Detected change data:
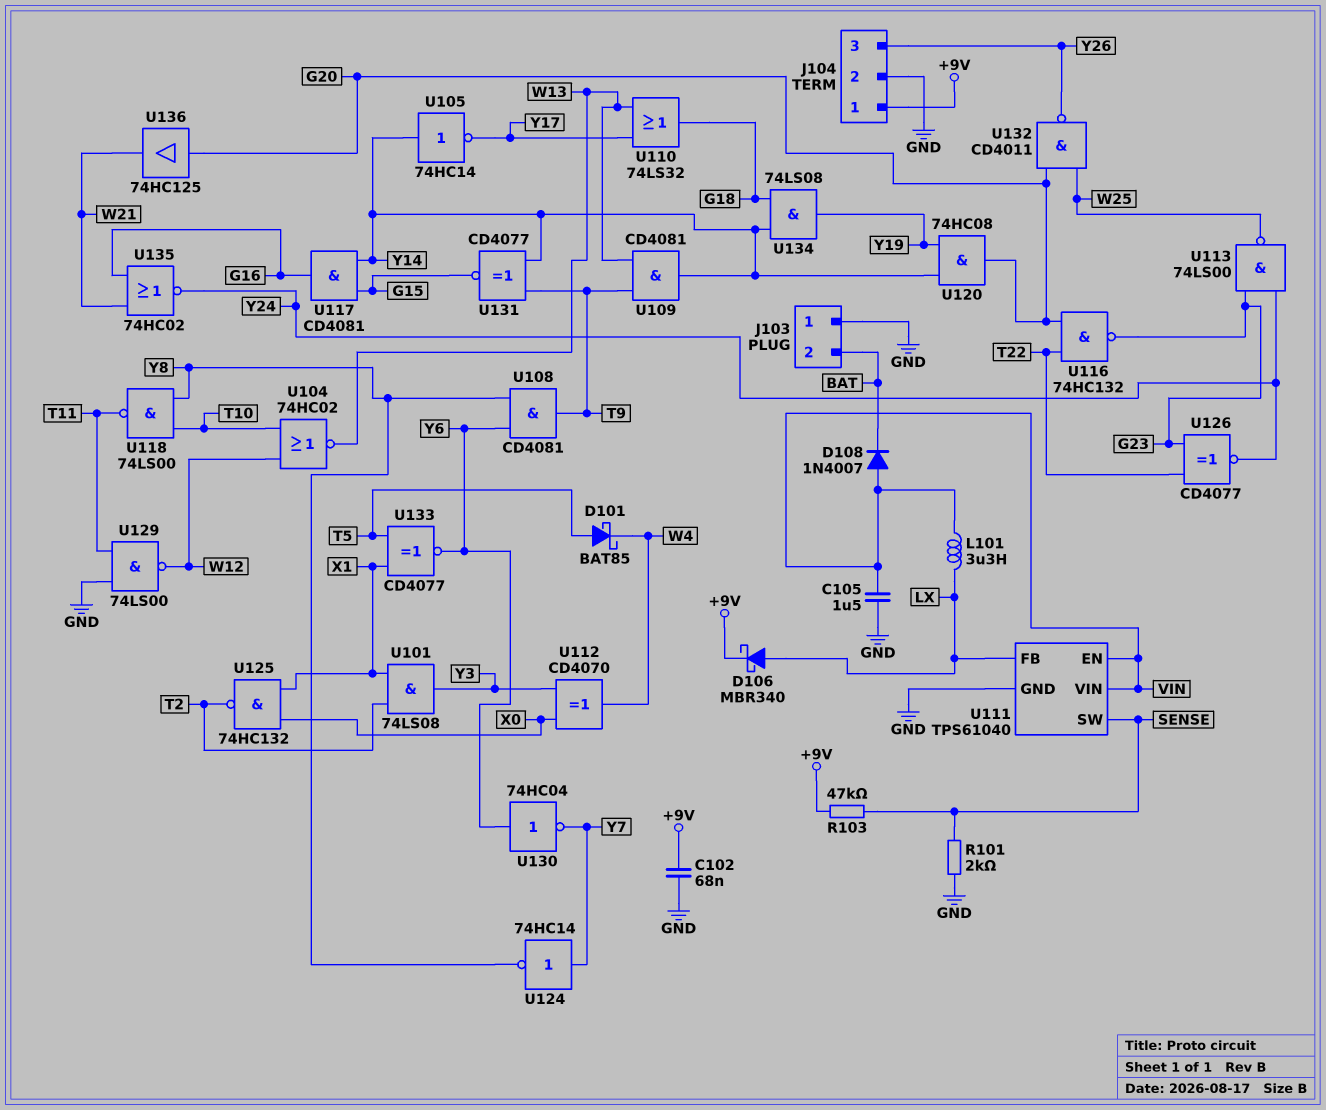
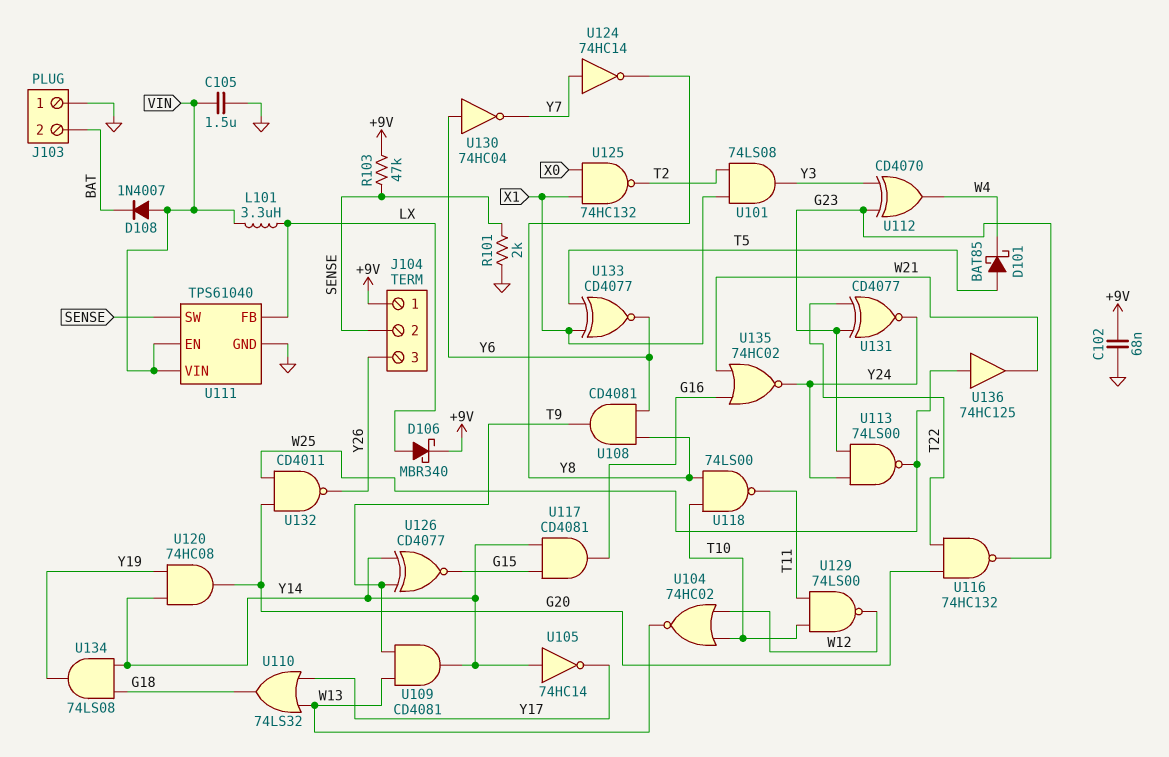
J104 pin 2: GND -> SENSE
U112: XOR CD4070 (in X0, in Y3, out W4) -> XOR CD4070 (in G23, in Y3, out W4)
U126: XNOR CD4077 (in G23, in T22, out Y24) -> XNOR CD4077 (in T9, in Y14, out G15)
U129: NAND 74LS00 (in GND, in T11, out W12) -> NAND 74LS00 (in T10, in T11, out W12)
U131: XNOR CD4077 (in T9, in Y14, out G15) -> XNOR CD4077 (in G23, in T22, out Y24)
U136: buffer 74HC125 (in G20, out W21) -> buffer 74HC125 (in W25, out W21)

Task goal: In the entries above, how many lines contain the string "XNOR"? Say only the number.

Task result: 2